> **EXERCISE BRIEF**
Print the lines that run from the line with "Someone took away the yellow pear" to the line with "Someone took away the white cone", keeping both end lines, exactly as they appear in the entries below, and nothing else.

> **LISTED RECORDS**
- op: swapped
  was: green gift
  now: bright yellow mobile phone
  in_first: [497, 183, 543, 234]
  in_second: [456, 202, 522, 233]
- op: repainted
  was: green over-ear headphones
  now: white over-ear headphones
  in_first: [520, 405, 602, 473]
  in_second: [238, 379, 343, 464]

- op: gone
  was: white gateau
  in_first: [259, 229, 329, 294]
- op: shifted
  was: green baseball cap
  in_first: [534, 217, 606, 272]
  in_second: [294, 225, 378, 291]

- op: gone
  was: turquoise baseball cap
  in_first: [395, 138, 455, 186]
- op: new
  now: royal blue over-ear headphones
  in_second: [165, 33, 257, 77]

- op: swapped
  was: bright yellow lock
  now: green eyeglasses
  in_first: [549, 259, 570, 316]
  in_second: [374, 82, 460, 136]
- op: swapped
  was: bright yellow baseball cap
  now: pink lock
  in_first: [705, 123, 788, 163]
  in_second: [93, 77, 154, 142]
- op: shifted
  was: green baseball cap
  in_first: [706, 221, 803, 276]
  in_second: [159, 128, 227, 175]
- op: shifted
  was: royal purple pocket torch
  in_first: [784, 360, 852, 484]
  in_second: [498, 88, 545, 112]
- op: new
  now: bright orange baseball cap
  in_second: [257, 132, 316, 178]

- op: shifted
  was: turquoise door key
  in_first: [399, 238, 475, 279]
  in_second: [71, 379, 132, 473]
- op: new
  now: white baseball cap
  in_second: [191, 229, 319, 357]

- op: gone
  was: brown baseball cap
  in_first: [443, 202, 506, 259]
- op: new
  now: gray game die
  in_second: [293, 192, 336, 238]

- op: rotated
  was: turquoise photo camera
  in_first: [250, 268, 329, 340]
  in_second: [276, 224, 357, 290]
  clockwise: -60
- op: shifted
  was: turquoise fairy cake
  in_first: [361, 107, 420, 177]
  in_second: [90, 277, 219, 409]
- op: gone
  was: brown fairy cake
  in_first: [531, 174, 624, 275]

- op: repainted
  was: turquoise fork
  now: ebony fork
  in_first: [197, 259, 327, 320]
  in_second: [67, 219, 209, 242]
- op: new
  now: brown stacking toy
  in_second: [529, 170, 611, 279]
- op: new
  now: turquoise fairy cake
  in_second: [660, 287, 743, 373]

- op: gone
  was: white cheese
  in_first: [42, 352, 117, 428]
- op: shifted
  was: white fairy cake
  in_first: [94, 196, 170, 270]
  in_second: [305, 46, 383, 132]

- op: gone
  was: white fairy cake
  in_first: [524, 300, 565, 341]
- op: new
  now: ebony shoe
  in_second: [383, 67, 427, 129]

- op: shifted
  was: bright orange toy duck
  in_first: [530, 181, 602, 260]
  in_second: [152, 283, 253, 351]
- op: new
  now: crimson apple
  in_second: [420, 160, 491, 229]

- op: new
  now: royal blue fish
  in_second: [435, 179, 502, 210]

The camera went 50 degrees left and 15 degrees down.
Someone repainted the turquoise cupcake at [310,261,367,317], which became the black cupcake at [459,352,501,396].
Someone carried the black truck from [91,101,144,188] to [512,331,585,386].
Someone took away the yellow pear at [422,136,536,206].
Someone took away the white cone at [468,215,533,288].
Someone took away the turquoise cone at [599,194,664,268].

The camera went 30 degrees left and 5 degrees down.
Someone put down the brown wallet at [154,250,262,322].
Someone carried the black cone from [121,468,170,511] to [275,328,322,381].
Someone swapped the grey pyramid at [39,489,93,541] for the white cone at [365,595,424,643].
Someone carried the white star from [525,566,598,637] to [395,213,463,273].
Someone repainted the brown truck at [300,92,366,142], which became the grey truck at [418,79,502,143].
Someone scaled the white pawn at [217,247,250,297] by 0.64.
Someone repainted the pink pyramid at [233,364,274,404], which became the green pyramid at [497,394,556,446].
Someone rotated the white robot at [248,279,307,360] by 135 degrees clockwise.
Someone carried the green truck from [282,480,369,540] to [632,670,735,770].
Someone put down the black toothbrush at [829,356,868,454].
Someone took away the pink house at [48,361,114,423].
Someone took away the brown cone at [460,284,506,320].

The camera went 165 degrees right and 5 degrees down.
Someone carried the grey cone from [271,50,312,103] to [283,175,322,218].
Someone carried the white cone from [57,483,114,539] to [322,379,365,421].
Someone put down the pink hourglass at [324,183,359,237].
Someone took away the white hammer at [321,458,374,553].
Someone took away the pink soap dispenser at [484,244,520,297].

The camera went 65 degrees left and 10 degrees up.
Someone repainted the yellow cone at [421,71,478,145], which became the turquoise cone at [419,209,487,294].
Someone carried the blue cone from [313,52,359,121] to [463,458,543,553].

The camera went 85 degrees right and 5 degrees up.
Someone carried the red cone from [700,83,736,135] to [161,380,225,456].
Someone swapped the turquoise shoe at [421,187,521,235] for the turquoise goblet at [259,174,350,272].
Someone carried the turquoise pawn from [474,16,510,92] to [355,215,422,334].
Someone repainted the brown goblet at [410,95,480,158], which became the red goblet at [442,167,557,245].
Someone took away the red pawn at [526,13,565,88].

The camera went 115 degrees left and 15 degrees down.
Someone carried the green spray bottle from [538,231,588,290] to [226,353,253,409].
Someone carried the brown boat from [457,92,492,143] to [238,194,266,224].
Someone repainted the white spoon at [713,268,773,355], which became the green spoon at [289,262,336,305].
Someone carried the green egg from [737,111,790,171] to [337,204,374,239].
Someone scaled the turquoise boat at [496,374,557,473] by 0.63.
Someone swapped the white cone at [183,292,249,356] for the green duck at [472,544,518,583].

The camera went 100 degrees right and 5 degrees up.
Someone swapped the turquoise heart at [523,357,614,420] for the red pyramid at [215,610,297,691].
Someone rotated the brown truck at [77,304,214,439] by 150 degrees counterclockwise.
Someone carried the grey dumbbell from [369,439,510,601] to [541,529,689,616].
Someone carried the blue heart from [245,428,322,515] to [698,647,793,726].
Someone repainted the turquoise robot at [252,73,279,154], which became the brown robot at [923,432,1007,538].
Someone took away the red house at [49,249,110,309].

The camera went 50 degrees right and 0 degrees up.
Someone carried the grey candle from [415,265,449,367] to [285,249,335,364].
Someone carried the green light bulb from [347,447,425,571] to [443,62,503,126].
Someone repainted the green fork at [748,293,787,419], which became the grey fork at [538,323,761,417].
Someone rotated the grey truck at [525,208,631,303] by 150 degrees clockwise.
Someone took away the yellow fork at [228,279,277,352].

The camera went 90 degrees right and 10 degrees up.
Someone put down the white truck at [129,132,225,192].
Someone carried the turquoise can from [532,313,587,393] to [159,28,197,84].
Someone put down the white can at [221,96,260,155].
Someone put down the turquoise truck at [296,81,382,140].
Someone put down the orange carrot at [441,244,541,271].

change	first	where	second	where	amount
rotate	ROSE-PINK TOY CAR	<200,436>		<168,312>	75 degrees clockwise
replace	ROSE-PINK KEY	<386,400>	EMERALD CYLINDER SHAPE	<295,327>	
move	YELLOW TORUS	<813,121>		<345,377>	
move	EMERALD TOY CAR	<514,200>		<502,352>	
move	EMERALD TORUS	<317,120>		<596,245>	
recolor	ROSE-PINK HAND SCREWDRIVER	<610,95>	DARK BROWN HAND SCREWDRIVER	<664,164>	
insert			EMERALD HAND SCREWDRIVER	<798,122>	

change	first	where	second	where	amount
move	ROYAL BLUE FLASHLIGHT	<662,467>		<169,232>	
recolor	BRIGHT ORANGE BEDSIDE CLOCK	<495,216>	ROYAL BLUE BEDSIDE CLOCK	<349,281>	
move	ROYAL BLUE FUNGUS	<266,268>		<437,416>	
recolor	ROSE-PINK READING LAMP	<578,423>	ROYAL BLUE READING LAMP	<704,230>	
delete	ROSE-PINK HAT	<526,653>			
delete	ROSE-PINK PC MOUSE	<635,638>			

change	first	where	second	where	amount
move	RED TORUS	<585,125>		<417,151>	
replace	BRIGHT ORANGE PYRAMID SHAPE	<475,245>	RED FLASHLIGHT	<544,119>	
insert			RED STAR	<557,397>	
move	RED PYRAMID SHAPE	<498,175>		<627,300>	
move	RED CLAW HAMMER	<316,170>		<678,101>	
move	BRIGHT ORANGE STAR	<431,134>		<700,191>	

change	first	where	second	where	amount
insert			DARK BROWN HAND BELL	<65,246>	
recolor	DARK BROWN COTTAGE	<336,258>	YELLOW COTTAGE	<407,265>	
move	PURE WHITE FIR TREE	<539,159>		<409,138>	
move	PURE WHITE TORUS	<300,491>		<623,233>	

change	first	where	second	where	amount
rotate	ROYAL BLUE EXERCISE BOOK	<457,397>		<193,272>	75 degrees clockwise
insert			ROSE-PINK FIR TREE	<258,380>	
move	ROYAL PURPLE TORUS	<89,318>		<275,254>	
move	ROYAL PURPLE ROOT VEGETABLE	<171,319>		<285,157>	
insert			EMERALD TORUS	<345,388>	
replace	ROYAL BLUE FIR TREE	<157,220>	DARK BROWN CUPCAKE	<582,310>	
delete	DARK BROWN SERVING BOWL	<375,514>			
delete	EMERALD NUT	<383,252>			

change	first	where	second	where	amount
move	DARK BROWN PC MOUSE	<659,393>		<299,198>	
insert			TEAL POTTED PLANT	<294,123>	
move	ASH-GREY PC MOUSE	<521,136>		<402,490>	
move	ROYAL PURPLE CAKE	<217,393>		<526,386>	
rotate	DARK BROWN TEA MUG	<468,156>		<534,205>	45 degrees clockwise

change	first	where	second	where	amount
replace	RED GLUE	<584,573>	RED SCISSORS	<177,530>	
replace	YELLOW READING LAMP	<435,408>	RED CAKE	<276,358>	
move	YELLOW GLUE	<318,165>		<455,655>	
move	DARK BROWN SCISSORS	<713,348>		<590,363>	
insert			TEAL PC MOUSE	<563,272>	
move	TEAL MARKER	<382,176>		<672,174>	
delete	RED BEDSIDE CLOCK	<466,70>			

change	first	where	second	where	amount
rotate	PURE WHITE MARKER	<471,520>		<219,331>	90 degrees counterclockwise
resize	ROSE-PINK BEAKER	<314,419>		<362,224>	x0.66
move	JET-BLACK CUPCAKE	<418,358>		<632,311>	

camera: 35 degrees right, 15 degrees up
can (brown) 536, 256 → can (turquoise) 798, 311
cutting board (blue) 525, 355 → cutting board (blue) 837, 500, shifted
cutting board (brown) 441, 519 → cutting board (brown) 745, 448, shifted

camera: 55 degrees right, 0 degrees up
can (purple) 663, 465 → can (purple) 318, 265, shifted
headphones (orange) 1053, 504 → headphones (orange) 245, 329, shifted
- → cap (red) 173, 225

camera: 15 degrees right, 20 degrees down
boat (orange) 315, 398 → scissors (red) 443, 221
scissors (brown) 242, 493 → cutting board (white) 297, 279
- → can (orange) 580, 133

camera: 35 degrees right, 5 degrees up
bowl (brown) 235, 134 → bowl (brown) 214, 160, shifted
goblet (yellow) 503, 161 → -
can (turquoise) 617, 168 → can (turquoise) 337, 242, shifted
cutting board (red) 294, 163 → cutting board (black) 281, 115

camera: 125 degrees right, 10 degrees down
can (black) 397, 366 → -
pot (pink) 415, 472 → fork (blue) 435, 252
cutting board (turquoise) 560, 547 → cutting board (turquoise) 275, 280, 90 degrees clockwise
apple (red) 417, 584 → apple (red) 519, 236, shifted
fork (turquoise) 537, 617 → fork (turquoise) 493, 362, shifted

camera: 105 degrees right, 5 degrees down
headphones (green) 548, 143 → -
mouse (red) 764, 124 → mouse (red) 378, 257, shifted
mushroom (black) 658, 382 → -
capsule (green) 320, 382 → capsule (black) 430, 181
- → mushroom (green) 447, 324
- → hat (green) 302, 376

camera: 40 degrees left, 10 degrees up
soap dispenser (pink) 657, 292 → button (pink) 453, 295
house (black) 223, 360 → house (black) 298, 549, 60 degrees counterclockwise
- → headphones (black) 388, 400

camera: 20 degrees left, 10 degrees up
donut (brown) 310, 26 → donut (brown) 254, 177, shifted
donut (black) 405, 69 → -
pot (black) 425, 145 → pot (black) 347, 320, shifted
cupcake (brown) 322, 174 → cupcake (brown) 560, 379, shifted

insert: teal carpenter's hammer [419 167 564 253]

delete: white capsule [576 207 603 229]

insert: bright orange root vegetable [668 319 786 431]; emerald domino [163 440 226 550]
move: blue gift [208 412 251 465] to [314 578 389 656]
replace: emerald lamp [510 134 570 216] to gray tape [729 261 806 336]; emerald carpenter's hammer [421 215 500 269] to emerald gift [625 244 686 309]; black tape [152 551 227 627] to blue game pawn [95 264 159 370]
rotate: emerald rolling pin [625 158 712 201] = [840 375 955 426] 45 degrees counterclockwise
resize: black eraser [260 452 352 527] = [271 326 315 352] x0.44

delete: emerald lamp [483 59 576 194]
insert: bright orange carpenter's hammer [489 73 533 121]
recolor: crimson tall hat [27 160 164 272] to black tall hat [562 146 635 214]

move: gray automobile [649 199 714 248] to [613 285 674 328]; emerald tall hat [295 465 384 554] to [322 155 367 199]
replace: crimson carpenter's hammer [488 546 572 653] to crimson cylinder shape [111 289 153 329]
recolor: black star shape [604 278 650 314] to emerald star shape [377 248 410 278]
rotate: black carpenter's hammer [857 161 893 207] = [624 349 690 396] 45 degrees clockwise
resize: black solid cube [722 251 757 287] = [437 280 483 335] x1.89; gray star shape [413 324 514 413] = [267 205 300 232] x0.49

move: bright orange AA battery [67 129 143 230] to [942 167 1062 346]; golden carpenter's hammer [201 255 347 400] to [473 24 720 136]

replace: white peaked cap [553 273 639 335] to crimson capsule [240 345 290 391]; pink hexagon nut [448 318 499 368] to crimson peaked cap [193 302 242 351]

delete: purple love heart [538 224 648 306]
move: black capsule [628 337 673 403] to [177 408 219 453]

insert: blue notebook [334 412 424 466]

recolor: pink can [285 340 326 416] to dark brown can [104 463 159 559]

> **SOLUTION TO THIS TASK**
Someone took away the yellow pear at [422,136,536,206].
Someone took away the white cone at [468,215,533,288].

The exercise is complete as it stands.